RAW RECORDS

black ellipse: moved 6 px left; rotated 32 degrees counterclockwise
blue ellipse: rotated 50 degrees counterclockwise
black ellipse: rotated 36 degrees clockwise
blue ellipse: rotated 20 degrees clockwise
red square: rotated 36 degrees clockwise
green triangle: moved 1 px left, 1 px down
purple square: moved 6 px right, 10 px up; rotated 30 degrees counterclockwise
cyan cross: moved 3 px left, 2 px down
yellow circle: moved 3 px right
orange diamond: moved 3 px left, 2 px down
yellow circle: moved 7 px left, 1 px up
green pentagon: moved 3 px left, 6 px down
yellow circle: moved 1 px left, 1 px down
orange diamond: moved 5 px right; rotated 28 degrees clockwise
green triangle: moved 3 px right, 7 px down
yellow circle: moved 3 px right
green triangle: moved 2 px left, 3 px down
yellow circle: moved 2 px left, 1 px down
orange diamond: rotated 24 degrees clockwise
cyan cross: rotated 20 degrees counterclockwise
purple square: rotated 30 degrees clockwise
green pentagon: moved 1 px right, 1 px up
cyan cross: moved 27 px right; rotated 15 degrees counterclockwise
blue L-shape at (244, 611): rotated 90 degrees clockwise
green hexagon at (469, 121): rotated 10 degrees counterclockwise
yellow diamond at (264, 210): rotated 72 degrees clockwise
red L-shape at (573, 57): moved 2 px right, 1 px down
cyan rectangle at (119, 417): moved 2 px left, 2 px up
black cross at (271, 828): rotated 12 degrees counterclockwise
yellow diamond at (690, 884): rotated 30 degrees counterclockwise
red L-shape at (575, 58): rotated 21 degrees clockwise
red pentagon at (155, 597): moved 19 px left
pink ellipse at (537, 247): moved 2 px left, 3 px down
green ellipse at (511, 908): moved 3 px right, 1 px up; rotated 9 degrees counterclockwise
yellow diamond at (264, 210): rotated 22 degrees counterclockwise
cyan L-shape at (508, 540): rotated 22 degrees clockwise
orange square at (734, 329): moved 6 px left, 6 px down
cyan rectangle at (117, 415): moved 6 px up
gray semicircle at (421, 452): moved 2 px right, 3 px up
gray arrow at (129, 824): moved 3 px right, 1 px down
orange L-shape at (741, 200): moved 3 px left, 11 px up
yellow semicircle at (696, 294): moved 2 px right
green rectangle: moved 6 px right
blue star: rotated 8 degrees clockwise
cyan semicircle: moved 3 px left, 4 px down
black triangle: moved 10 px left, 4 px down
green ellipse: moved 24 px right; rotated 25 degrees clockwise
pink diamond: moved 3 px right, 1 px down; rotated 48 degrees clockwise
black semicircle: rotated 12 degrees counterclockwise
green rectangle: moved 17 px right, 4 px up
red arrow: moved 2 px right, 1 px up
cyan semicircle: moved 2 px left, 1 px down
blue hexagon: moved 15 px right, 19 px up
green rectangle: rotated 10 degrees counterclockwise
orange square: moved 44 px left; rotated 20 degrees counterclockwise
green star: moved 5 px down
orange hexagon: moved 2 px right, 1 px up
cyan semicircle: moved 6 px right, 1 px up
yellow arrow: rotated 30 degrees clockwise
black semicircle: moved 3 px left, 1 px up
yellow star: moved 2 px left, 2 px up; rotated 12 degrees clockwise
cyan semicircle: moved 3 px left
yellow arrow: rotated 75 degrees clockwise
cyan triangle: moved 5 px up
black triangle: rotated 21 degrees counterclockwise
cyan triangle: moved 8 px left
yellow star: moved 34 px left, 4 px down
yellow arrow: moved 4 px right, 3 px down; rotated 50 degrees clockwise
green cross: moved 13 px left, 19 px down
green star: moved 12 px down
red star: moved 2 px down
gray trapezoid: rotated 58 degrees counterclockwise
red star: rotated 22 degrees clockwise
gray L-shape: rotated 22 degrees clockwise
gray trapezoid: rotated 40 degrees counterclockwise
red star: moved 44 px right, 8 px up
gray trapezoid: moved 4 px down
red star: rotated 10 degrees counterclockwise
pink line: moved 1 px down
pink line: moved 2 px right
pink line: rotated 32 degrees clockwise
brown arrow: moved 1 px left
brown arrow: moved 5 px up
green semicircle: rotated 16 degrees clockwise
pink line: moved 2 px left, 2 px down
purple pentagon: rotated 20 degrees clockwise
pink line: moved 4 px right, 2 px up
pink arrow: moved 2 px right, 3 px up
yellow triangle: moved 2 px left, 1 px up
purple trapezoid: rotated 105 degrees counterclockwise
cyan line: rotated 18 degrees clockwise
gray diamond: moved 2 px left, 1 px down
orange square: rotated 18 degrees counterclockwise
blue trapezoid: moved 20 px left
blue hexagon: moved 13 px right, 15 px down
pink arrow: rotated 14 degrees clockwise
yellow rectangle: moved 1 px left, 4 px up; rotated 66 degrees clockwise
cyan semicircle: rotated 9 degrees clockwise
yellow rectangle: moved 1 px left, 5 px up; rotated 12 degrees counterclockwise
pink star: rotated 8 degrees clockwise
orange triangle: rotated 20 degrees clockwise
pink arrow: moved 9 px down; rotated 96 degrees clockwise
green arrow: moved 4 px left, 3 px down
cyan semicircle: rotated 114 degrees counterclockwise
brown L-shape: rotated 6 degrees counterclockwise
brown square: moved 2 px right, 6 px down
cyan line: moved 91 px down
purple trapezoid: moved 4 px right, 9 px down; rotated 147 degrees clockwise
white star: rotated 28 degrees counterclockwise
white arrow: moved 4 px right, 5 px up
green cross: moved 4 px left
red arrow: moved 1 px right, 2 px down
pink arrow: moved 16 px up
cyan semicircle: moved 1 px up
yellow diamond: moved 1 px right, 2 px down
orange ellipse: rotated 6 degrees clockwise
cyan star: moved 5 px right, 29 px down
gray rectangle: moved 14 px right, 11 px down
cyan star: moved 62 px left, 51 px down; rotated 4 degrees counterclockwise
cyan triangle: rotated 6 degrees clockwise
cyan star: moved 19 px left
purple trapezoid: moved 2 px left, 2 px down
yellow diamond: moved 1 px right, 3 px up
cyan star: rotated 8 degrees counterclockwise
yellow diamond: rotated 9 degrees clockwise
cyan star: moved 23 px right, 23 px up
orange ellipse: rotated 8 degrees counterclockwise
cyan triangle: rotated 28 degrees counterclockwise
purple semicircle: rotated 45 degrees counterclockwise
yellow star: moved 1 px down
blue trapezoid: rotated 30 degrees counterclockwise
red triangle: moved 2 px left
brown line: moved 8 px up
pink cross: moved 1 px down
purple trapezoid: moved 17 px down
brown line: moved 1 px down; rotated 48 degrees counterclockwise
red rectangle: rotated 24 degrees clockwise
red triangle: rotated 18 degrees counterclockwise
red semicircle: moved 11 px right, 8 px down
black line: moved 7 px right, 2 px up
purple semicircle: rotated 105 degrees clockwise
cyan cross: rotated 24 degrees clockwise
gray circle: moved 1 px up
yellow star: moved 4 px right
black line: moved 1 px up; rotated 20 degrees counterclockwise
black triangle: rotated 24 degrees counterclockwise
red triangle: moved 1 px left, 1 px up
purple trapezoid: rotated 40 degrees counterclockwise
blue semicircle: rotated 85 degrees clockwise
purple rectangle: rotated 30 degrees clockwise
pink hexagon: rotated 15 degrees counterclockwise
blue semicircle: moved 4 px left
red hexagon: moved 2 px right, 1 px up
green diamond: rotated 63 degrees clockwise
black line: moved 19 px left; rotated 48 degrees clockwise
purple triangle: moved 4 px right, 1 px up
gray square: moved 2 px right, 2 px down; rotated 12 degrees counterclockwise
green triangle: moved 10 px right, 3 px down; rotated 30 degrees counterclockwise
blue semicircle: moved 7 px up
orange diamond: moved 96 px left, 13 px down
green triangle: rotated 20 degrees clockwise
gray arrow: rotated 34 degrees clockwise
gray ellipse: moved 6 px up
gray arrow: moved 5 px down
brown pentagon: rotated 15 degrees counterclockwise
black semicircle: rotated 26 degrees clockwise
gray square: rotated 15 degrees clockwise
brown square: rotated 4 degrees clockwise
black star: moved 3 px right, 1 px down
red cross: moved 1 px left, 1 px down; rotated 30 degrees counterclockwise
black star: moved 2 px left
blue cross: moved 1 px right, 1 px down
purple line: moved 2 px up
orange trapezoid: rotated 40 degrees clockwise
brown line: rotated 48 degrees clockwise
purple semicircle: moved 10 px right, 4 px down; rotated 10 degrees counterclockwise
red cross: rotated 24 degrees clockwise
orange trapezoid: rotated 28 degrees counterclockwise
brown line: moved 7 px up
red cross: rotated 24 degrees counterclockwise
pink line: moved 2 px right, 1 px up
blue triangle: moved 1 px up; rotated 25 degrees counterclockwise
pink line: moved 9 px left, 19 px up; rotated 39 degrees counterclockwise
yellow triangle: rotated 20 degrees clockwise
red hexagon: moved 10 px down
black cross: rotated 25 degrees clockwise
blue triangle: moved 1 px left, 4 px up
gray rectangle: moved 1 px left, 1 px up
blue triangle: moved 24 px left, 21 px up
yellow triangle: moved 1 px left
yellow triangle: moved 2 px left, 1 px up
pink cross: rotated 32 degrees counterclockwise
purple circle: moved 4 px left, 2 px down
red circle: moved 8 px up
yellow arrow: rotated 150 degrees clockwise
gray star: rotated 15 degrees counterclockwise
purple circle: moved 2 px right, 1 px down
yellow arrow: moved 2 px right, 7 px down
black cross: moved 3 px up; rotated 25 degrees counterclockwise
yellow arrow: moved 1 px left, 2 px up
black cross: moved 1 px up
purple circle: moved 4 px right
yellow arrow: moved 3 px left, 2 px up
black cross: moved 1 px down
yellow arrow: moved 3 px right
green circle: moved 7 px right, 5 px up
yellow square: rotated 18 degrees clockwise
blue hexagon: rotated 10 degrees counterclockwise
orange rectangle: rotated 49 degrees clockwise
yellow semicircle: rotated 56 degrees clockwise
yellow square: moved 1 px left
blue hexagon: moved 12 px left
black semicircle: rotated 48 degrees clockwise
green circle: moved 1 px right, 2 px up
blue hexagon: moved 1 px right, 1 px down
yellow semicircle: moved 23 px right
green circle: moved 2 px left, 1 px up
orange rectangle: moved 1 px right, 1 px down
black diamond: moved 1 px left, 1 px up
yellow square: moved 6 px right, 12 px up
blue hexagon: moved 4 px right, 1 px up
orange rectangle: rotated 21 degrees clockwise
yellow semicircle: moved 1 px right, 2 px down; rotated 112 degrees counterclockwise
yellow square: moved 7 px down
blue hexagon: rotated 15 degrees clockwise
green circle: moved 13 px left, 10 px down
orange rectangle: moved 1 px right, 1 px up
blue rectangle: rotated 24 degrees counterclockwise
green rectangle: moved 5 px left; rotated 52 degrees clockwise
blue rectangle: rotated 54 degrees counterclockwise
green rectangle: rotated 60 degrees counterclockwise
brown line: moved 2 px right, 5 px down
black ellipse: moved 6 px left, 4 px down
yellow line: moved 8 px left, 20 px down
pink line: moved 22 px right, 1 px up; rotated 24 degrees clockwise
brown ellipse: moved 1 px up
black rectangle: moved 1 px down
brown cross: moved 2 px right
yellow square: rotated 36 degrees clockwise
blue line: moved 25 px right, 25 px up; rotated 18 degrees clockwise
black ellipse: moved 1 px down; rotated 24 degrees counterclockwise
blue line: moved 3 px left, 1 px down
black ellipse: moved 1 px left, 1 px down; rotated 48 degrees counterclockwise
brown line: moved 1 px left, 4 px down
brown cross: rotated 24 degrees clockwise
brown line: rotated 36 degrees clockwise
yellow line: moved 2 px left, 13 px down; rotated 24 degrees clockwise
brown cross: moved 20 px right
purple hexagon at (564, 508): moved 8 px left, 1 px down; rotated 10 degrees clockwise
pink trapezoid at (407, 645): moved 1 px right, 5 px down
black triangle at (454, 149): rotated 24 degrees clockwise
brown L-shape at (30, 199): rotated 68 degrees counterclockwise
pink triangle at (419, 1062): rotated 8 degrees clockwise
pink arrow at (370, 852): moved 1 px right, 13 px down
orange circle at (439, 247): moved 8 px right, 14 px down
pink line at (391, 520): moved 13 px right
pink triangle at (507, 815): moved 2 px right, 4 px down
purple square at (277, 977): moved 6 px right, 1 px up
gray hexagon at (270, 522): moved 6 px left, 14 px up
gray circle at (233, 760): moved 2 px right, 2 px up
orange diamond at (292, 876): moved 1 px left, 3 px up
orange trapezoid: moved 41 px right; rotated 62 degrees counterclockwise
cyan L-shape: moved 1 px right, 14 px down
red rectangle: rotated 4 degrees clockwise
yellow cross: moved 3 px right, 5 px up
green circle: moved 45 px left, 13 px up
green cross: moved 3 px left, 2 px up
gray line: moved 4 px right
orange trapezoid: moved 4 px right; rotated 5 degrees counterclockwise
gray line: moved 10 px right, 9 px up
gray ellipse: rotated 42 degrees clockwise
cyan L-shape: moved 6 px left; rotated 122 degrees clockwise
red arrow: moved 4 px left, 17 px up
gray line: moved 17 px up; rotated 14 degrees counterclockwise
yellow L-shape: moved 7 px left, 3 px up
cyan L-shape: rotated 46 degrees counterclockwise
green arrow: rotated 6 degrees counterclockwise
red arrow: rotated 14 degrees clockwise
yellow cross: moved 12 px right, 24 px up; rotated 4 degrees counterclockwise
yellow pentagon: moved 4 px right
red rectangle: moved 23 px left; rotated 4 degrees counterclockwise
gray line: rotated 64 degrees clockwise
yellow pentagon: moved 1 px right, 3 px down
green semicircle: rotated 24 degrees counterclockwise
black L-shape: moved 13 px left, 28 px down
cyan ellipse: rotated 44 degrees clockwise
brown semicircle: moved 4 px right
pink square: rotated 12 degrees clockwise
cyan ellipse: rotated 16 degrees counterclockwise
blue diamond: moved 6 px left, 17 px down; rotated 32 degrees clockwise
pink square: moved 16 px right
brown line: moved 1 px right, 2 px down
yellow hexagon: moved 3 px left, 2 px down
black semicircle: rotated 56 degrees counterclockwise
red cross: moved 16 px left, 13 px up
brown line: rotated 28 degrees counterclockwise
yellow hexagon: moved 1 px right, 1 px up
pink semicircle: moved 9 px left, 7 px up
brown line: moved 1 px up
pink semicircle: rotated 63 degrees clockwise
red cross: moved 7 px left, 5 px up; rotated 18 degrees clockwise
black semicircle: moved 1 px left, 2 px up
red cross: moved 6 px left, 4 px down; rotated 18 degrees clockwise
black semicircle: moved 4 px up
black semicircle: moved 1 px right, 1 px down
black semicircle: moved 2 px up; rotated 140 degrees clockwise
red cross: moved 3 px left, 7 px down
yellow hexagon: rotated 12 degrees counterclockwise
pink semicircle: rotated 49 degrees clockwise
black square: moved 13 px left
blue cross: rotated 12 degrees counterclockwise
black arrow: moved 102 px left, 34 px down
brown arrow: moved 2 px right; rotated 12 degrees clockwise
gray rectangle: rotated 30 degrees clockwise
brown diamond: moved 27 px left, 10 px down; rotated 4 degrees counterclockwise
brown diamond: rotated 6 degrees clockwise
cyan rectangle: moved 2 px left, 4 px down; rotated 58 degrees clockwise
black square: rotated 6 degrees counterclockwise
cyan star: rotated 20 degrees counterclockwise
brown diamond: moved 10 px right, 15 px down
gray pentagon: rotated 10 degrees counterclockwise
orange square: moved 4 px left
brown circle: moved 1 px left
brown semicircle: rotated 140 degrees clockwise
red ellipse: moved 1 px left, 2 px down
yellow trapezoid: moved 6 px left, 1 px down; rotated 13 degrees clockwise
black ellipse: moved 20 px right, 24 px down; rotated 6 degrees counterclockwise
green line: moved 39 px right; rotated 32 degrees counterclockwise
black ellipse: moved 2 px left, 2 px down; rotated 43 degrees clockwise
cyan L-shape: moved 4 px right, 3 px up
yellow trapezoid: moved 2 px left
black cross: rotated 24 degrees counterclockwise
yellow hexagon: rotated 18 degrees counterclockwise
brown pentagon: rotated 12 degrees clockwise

TO BE DONE
Reproduce word for word the material from its first line through the line containing "green triangle: moved 1 px left, 1 px down", with both of those lines included.

TASK RESULT
black ellipse: moved 6 px left; rotated 32 degrees counterclockwise
blue ellipse: rotated 50 degrees counterclockwise
black ellipse: rotated 36 degrees clockwise
blue ellipse: rotated 20 degrees clockwise
red square: rotated 36 degrees clockwise
green triangle: moved 1 px left, 1 px down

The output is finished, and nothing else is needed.